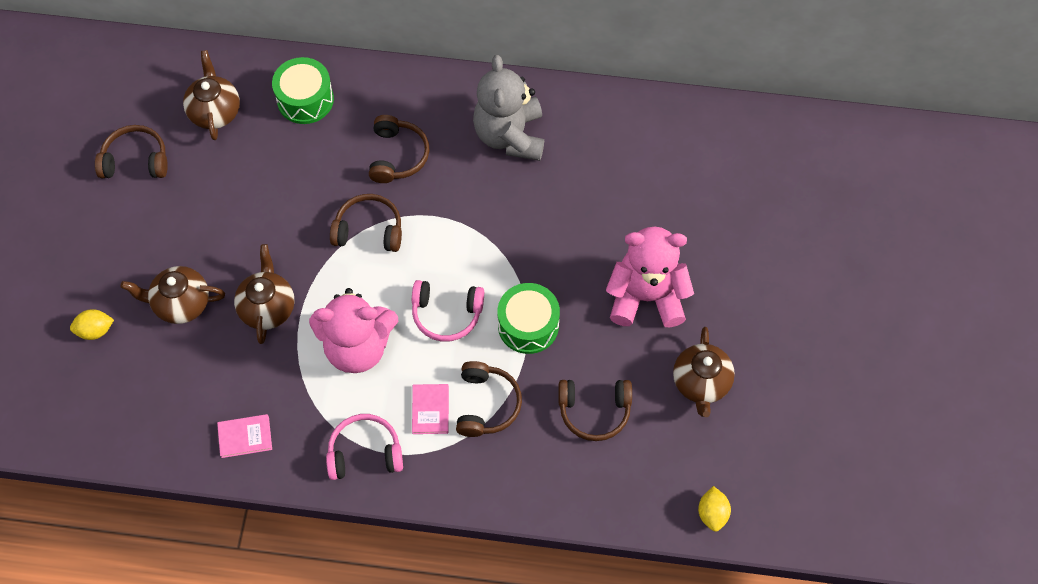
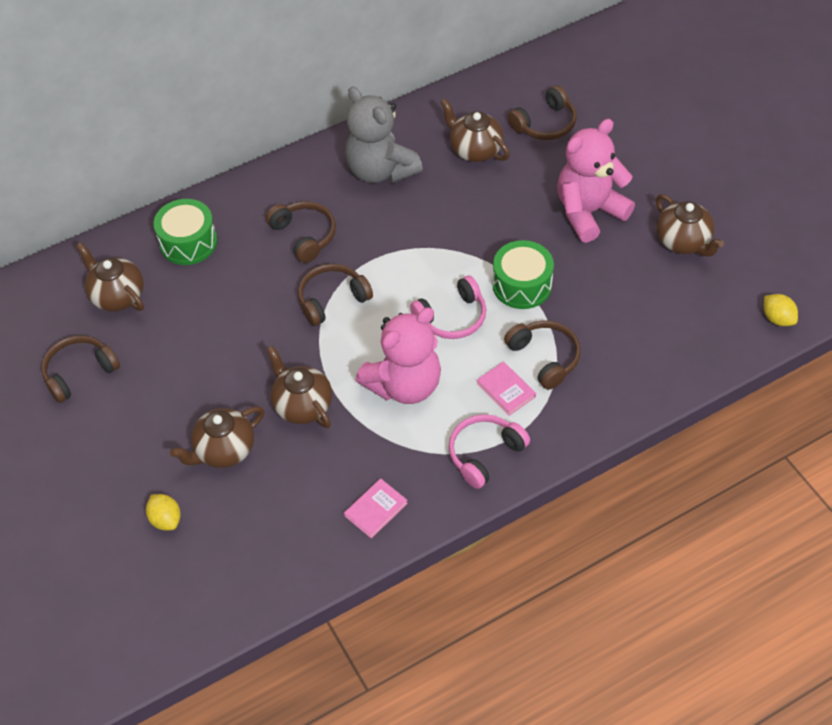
camera: 35 degrees left, 10 degrees down
(95, 330) = (166, 519): yellow lemon -> yellow lemon turned 75 degrees counterclockwise
(594, 411) = (628, 309): brown headphones -> brown headphones (545, 124)
(605, 169) = (475, 150): none -> brown teapot

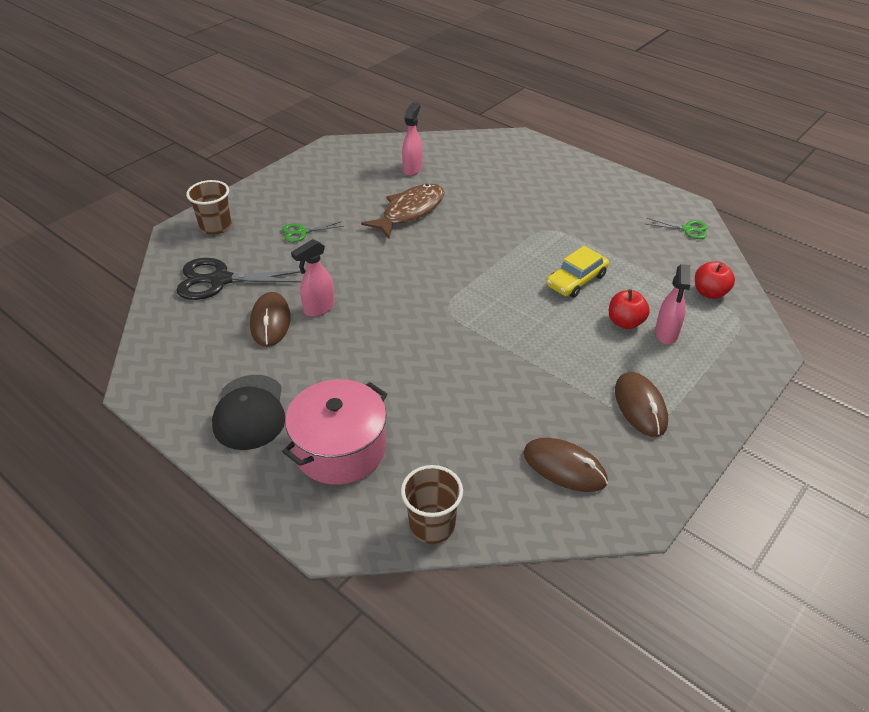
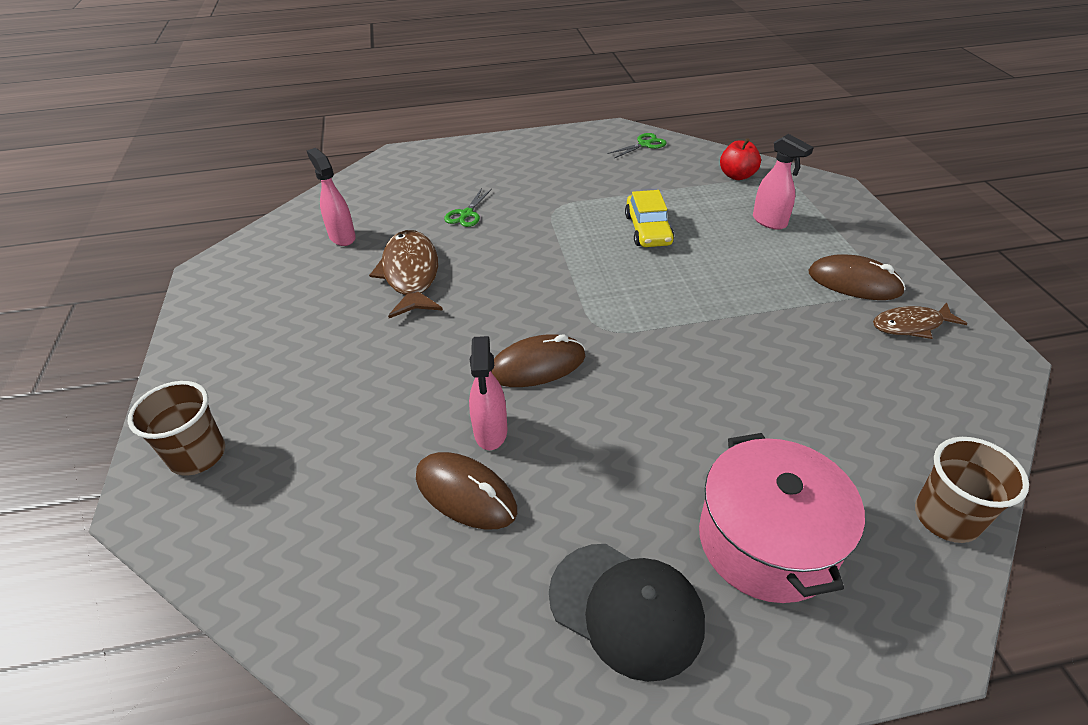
camera: 50 degrees left, 0 degrees up
(220, 280) = (318, 507): black scissors -> none
(302, 232) = (328, 376): green scissors -> green scissors (466, 214)
(564, 467) = (909, 370): brown mouse -> brown mouse (537, 365)
(621, 454) = (911, 325): none -> brown fish
(625, 322) = (734, 234): red apple -> none

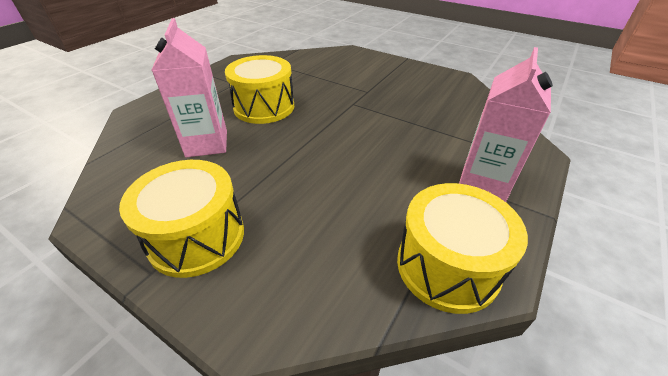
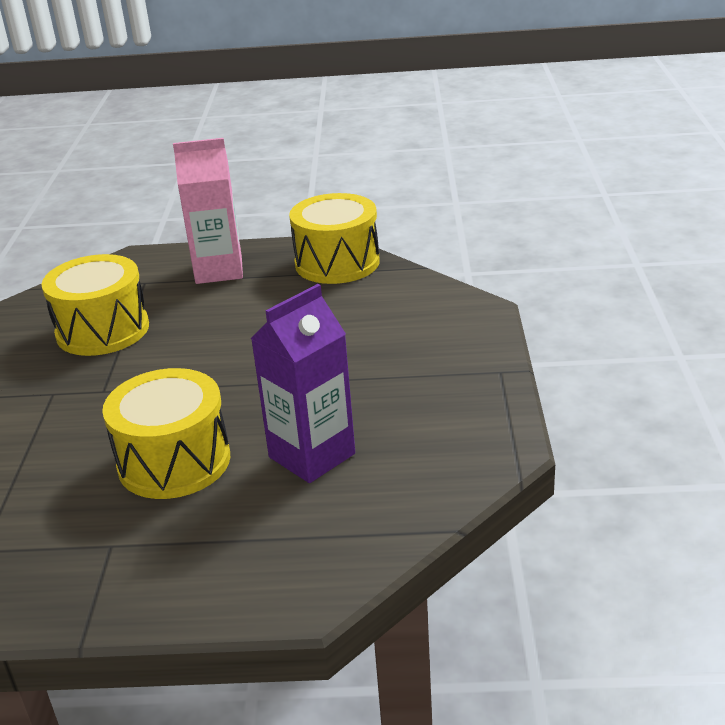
camera: 120 degrees left, 10 degrees down
(197, 237) = (443, 371): yellow drum -> yellow drum (103, 330)
(207, 144) = (312, 455): pink carton -> purple carton

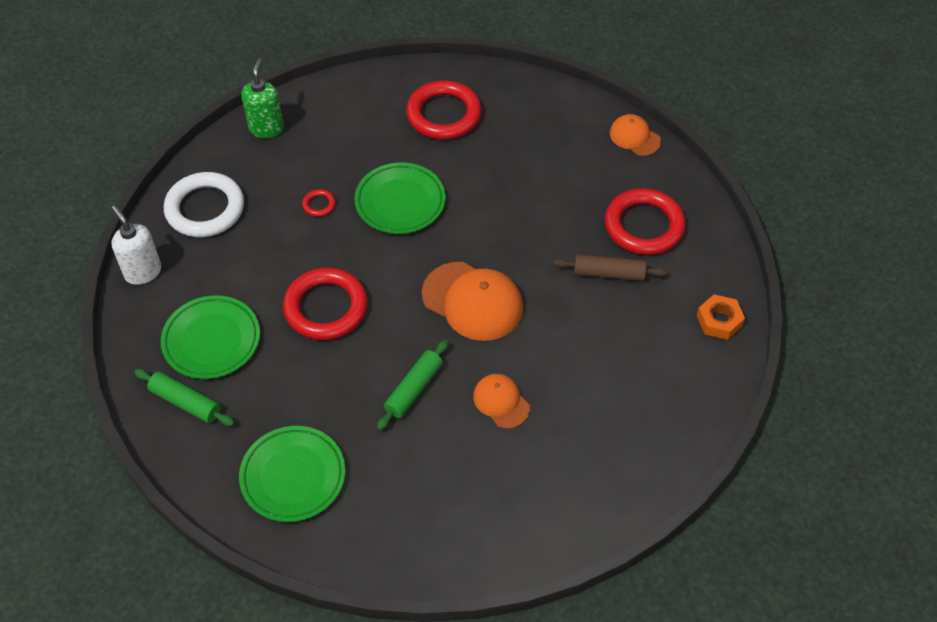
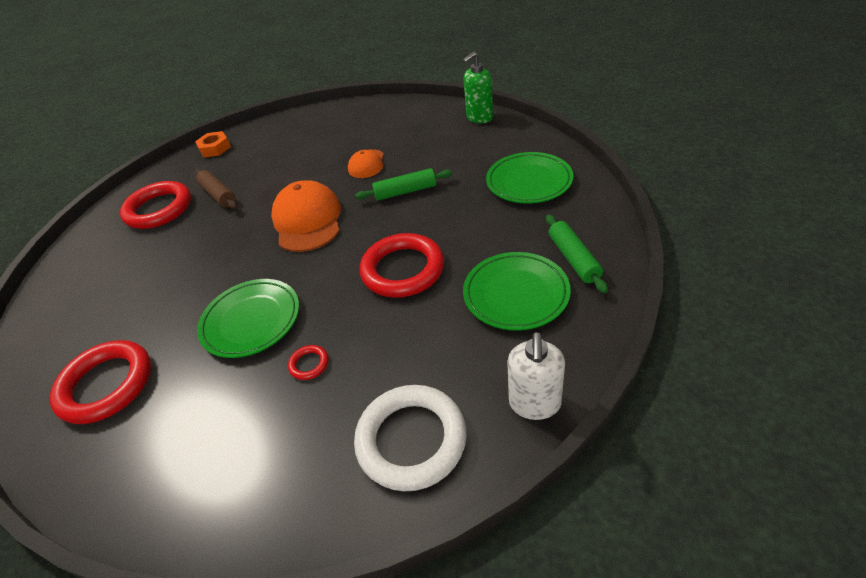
camera: 130 degrees left, 10 degrees down
(266, 128) = (246, 510): green soap dispenser -> green soap dispenser (479, 118)
(634, 137) = (59, 266): orange cap -> none

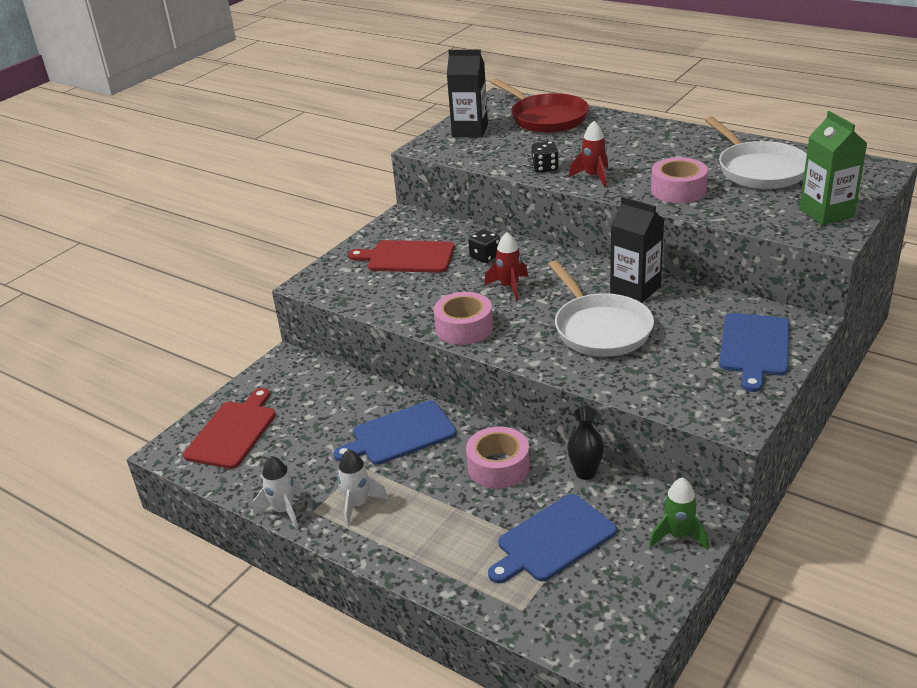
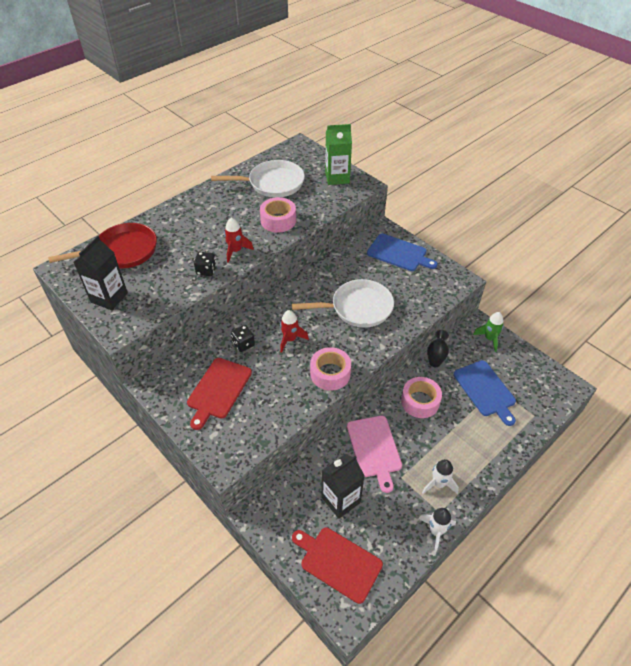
camera: 80 degrees left, 15 degrees up
(400, 434) = (374, 449): blue cutting board -> pink cutting board
(635, 289) = (322, 282): black carton -> black carton (341, 500)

◆ ◆ ◆ ◆

## TASK GOAL
Copy every single line of the material above that holds "none".

## TASK SOLUTION
(605, 169) = (475, 150): none -> brown teapot
(220, 280) = (318, 507): black scissors -> none
(621, 454) = (911, 325): none -> brown fish
(625, 322) = (734, 234): red apple -> none
(634, 137) = (59, 266): orange cap -> none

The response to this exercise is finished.